→ **WHAT YOU NEED TO DO**:
Reproduce the entries below exactly, but only from the line containing "orange shoe: 6 -> 5" to the line containing "yellow shoe: 11 -> 8", inclusive.

SUPPLIED ENTRIES Start Marker

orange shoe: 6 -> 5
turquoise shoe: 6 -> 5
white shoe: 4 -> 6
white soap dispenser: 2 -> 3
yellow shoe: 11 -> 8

SUPPLIED ENTRIES End Marker
SUPPLIED ENTRIES Start Marker

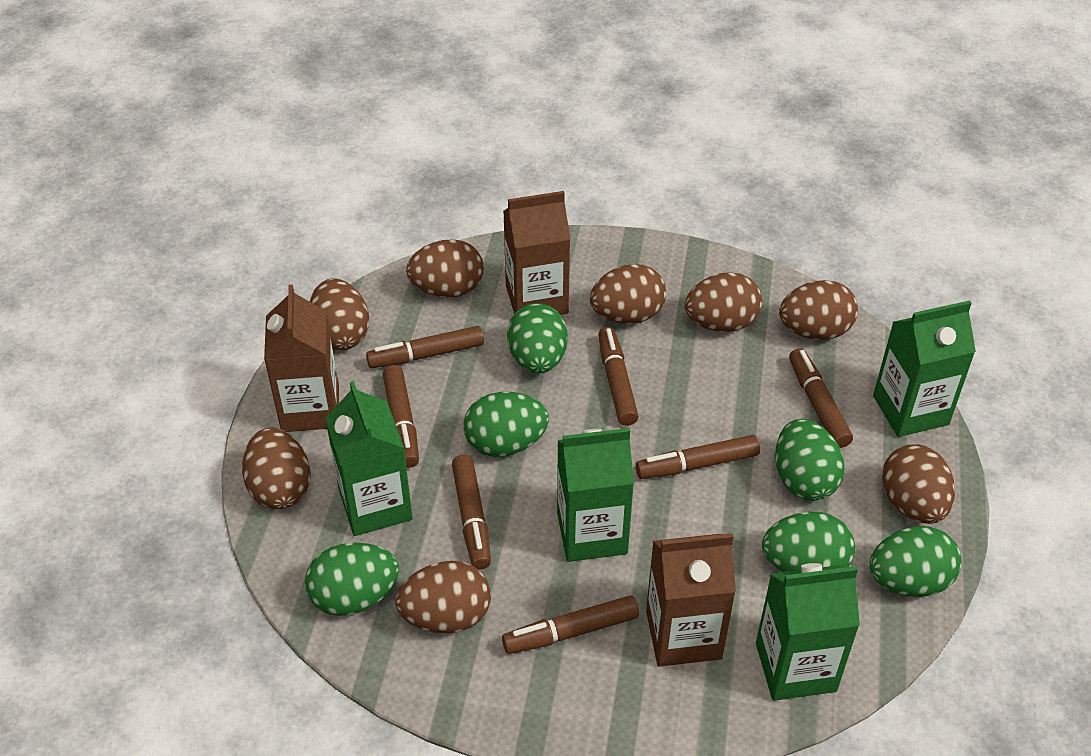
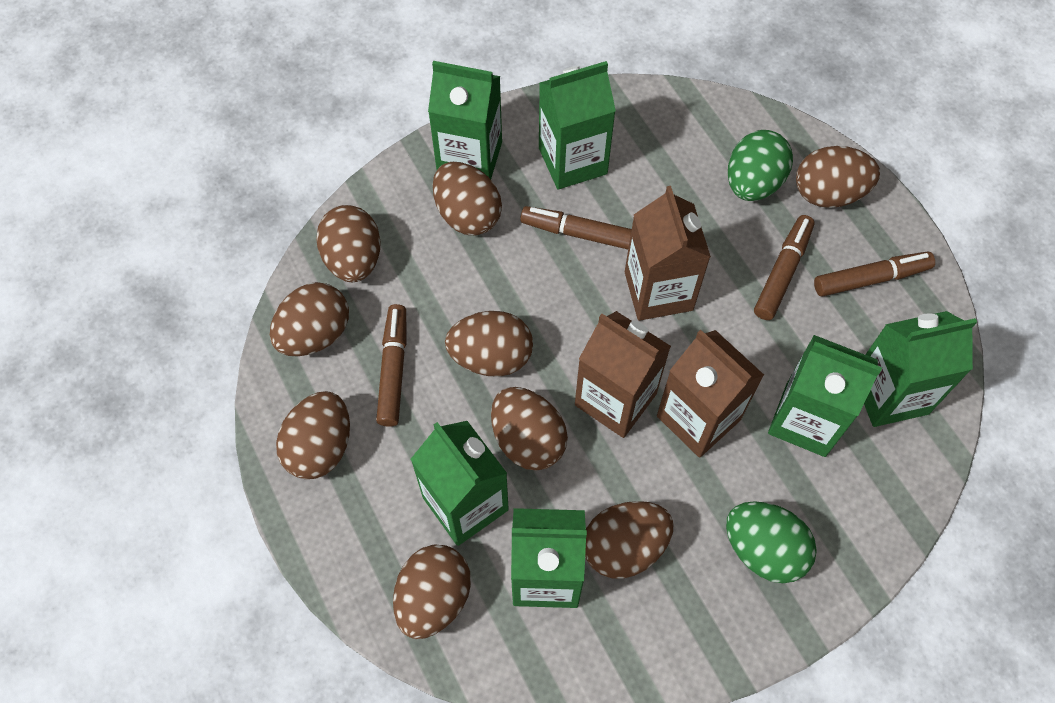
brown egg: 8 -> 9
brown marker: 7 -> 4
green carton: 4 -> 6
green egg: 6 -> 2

SUPPLIED ENTRIES End Marker
SUPPLIED ENTRIES Start Marker

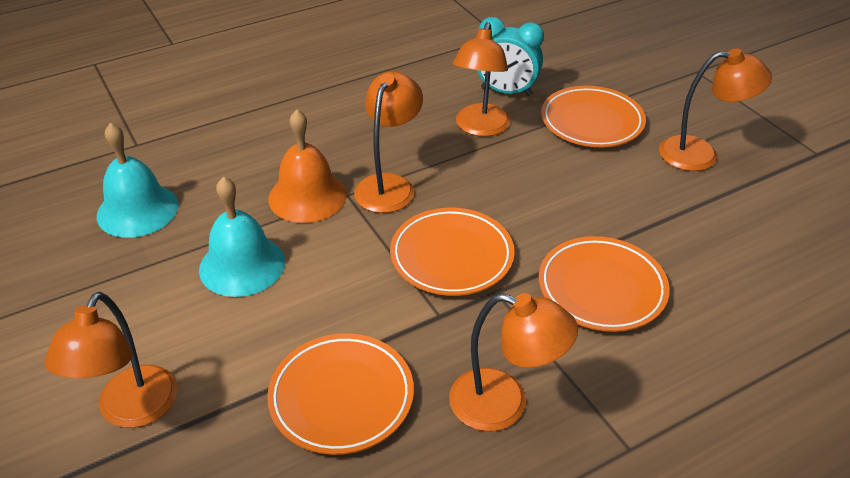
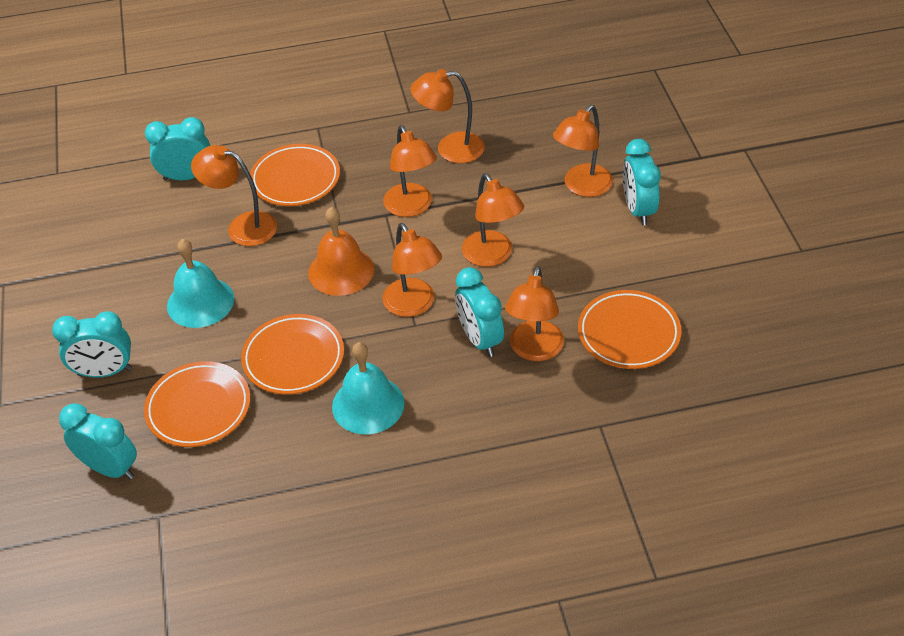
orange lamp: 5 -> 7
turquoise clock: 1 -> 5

SUPPLIED ENTRIES End Marker

→ **EXERCISE OUTPUT**:
orange shoe: 6 -> 5
turquoise shoe: 6 -> 5
white shoe: 4 -> 6
white soap dispenser: 2 -> 3
yellow shoe: 11 -> 8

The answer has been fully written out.